What to do:
From the first line to the last, print the material exactly, skipping the pictures.

Dataset excerpt:
* * *

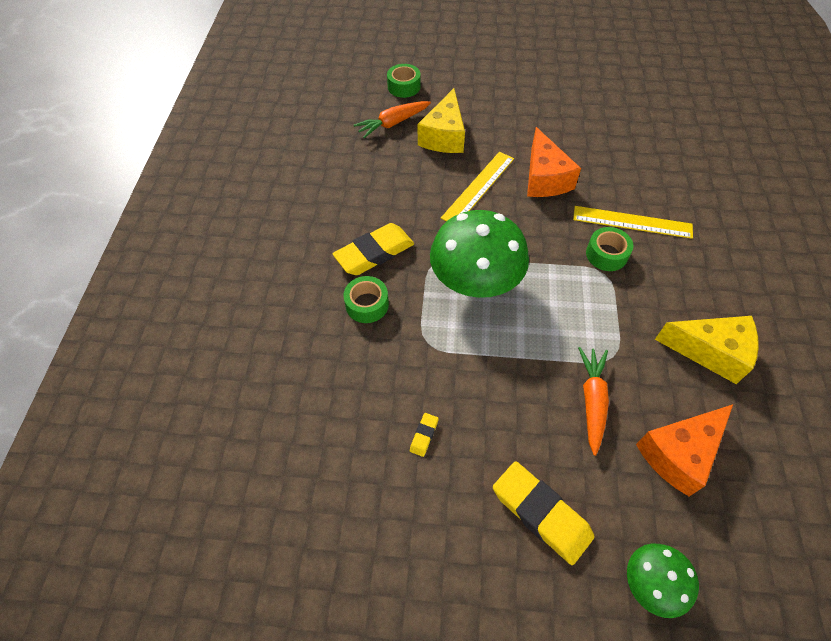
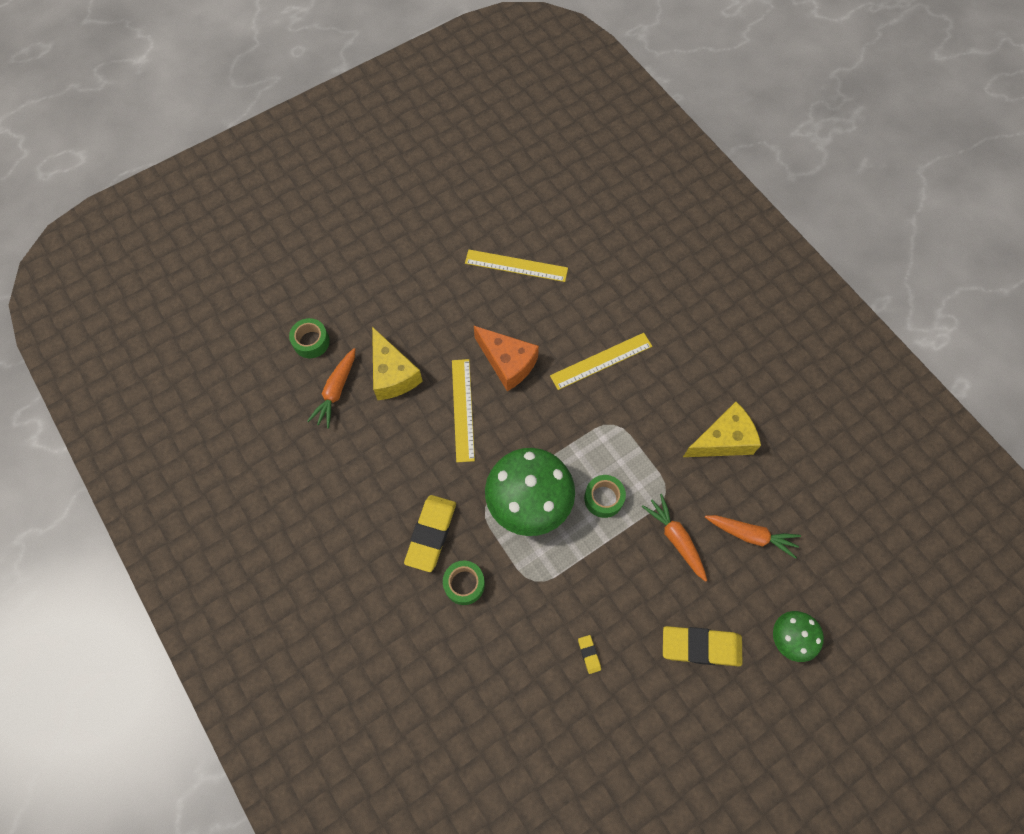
camera: 40 degrees left, 10 degrees up
(606, 254) = (603, 405): green tape -> green tape (603, 498)
(609, 121) = (516, 266): none -> yellow ruler
(679, 453) = (751, 535): orange cheese -> orange carrot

* * *

Exercise answer:
camera: 40 degrees left, 10 degrees up
(606, 254) = (603, 405): green tape -> green tape (603, 498)
(609, 121) = (516, 266): none -> yellow ruler
(679, 453) = (751, 535): orange cheese -> orange carrot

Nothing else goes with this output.